What the task asks: Transcribe the data below verbatim from the line with "blue mushroom: 3 -> 2" to the line with "green ruler: 1 -> 2". Include both of those lines.

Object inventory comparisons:
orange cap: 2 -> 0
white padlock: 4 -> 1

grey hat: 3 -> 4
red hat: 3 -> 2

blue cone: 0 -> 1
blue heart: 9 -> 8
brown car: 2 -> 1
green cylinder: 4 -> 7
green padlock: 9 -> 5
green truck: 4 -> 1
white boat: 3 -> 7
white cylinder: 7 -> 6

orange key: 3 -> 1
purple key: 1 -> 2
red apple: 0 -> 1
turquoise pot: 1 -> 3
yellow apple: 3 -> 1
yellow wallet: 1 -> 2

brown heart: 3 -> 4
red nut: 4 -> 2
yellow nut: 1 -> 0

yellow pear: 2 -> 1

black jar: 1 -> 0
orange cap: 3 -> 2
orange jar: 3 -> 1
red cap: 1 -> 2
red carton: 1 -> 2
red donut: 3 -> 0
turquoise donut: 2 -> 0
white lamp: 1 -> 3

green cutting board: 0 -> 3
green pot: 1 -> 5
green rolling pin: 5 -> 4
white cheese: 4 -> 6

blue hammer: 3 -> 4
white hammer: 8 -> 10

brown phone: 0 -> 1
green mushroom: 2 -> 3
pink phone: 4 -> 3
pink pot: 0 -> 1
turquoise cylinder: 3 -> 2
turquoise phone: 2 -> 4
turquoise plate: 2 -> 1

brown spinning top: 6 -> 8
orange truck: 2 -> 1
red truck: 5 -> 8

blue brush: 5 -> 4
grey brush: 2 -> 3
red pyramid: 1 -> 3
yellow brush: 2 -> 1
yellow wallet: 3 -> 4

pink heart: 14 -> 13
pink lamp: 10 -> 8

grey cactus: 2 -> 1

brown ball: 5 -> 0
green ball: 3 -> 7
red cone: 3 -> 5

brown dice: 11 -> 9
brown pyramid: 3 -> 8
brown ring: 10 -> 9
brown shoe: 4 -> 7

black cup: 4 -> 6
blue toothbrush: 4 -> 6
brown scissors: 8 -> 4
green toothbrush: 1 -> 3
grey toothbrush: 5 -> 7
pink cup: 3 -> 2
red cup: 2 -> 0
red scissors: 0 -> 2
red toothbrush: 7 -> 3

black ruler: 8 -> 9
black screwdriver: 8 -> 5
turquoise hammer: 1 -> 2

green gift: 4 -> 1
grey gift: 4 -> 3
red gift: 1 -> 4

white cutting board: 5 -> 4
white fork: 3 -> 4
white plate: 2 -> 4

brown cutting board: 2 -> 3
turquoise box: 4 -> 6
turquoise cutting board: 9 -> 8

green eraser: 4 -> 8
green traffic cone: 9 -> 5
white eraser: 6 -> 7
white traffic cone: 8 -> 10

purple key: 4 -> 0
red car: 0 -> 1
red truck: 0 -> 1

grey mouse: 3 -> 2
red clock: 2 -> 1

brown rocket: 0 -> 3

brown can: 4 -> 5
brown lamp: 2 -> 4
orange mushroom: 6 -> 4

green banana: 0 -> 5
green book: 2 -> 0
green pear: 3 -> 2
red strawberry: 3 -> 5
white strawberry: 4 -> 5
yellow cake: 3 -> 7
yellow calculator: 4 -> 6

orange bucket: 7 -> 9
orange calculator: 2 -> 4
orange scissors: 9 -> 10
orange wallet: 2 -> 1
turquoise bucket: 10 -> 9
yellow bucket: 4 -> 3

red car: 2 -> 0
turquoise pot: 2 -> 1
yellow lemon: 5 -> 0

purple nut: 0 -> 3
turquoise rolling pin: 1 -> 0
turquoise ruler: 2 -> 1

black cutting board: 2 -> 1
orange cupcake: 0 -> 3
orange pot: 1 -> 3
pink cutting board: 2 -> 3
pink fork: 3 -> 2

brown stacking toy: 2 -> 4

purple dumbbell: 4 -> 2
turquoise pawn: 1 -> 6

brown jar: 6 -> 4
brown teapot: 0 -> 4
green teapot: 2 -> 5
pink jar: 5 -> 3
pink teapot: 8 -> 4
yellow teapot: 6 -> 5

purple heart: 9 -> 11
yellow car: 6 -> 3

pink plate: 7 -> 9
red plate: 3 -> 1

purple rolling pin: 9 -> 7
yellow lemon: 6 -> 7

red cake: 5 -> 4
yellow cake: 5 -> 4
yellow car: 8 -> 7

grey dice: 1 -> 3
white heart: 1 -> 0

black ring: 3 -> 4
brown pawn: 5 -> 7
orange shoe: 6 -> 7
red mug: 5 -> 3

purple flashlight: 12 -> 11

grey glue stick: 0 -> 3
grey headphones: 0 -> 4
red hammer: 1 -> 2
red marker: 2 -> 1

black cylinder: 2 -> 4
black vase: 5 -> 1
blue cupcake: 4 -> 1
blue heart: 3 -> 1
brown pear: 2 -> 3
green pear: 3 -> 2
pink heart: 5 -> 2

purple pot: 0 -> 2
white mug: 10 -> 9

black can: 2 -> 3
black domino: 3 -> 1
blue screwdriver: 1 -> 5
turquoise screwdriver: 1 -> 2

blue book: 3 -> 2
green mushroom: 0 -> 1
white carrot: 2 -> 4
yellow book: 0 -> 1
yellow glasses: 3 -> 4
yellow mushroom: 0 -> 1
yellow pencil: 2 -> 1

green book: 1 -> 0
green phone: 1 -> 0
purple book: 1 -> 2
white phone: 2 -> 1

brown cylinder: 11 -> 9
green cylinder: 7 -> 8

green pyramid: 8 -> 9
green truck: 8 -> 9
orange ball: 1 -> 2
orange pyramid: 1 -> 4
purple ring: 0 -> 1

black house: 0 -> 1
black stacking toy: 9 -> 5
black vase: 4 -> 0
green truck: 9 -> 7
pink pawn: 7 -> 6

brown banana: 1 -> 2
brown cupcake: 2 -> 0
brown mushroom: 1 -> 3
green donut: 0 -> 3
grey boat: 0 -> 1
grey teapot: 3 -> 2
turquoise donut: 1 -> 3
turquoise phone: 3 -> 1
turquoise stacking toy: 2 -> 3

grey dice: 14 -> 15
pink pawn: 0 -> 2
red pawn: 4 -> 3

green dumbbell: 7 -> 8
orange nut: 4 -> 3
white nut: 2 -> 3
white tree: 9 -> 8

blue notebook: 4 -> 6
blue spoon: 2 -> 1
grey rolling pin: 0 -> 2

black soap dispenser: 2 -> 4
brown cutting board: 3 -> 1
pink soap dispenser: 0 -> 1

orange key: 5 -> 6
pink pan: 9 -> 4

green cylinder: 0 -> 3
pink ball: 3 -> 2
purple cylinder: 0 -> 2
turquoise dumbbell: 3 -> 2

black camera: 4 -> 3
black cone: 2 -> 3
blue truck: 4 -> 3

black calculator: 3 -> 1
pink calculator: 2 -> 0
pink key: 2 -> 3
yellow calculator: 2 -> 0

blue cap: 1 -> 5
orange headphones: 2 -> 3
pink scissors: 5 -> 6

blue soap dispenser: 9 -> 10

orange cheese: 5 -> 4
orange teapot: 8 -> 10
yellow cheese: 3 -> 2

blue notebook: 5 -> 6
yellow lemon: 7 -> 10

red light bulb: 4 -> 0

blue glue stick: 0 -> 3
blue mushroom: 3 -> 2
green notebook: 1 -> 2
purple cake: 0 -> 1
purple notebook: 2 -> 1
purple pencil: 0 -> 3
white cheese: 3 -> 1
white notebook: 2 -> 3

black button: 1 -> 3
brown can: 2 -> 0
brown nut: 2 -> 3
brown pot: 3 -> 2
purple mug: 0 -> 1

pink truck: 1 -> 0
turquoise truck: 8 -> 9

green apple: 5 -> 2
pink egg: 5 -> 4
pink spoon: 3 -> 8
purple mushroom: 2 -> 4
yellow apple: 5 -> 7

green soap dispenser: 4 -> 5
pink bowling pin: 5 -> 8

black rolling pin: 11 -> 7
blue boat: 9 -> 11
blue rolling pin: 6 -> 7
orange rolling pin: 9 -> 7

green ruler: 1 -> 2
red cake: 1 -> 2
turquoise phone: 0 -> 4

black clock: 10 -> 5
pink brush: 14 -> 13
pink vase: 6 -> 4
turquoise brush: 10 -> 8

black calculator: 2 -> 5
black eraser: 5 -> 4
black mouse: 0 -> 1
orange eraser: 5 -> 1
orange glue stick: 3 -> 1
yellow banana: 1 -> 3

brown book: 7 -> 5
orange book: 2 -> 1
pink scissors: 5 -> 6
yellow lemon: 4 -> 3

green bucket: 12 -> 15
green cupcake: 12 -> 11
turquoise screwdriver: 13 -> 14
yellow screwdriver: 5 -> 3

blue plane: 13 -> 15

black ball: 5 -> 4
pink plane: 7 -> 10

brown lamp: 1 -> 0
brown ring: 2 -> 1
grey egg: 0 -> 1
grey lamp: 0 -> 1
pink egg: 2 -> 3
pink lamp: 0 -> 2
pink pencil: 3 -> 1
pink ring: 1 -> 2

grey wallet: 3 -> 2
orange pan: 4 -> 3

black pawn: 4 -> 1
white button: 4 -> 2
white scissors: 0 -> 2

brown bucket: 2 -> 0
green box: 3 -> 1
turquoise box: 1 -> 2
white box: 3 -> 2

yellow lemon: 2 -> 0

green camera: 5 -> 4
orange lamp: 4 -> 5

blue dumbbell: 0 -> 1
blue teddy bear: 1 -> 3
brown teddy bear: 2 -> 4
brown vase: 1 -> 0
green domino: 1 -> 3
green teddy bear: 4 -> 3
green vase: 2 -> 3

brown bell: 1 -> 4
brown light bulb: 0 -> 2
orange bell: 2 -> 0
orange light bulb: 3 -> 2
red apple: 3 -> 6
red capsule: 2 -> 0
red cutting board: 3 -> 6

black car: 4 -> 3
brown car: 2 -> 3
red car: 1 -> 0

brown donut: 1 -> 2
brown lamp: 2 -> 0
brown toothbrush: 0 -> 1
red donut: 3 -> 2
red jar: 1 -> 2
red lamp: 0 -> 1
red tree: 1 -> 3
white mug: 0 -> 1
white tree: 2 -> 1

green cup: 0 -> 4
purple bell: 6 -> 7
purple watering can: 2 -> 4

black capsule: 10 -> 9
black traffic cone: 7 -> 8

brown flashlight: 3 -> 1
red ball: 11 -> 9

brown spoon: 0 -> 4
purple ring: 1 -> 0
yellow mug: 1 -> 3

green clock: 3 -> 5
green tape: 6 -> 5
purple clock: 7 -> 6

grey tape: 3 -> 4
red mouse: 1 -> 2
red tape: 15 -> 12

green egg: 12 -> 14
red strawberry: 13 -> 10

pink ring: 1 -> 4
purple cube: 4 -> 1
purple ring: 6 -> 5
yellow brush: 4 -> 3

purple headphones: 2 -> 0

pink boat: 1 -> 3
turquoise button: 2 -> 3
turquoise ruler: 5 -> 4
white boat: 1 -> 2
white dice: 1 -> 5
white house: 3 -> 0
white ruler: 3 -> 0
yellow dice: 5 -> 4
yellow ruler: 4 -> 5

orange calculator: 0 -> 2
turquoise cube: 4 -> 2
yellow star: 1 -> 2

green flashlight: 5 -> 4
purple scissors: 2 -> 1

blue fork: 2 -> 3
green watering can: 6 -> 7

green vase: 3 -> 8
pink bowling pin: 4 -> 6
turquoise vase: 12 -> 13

Answer:
blue mushroom: 3 -> 2
green notebook: 1 -> 2
purple cake: 0 -> 1
purple notebook: 2 -> 1
purple pencil: 0 -> 3
white cheese: 3 -> 1
white notebook: 2 -> 3

black button: 1 -> 3
brown can: 2 -> 0
brown nut: 2 -> 3
brown pot: 3 -> 2
purple mug: 0 -> 1

pink truck: 1 -> 0
turquoise truck: 8 -> 9

green apple: 5 -> 2
pink egg: 5 -> 4
pink spoon: 3 -> 8
purple mushroom: 2 -> 4
yellow apple: 5 -> 7

green soap dispenser: 4 -> 5
pink bowling pin: 5 -> 8

black rolling pin: 11 -> 7
blue boat: 9 -> 11
blue rolling pin: 6 -> 7
orange rolling pin: 9 -> 7

green ruler: 1 -> 2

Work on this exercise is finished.